◆ **GIVEN DATA**:
----------

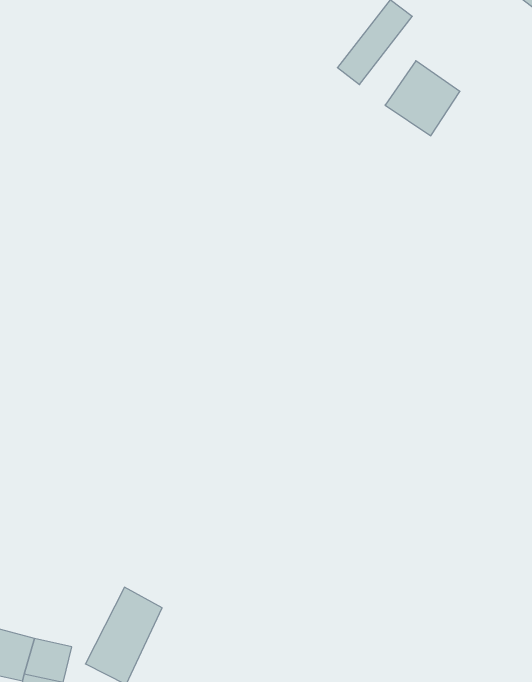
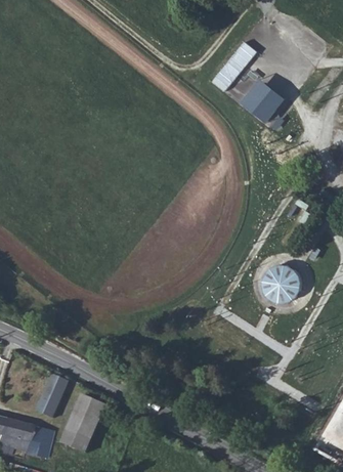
building: none -> [263,266,301,304]
building: none -> [38,373,69,412]

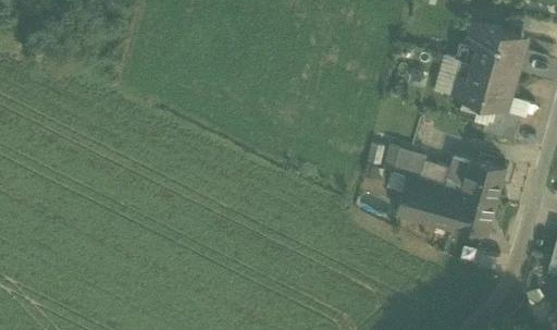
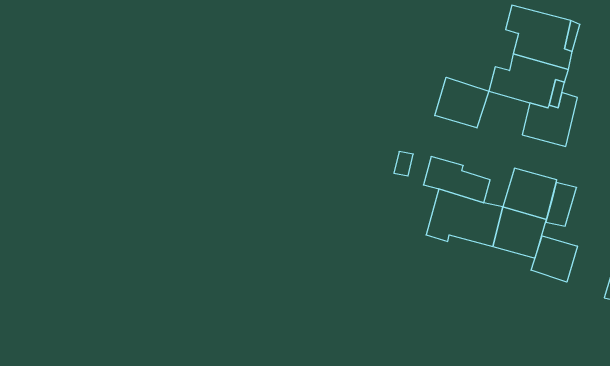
building: none -> [435,77,489,128]
building: [444,155,470,192] -> [546,182,577,226]
building: none -> [531,236,577,282]

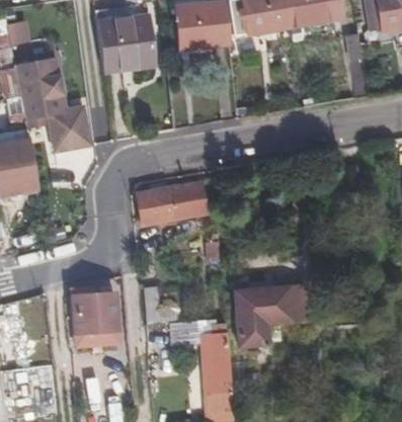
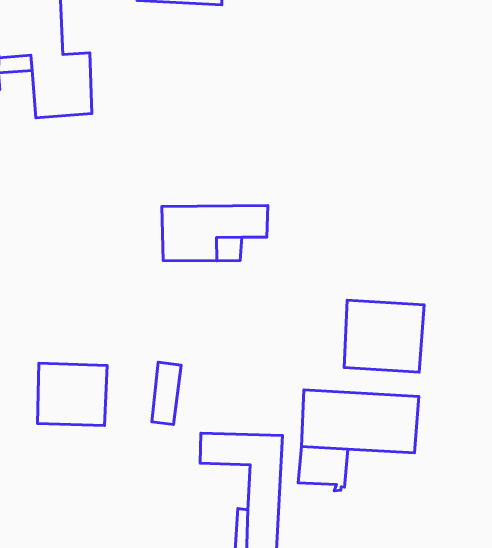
building: none -> [344,300,424,372]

----------

◆ **PROBLEM STATEMENT**: If an entry holds a picture, leave that picture out, and transcribe the rest of the listing above exactly.

◆ **RESPONSE TO THE TASK**:
building: none -> [263,266,301,304]
building: none -> [38,373,69,412]

building: none -> [435,77,489,128]
building: [444,155,470,192] -> [546,182,577,226]
building: none -> [531,236,577,282]

building: none -> [344,300,424,372]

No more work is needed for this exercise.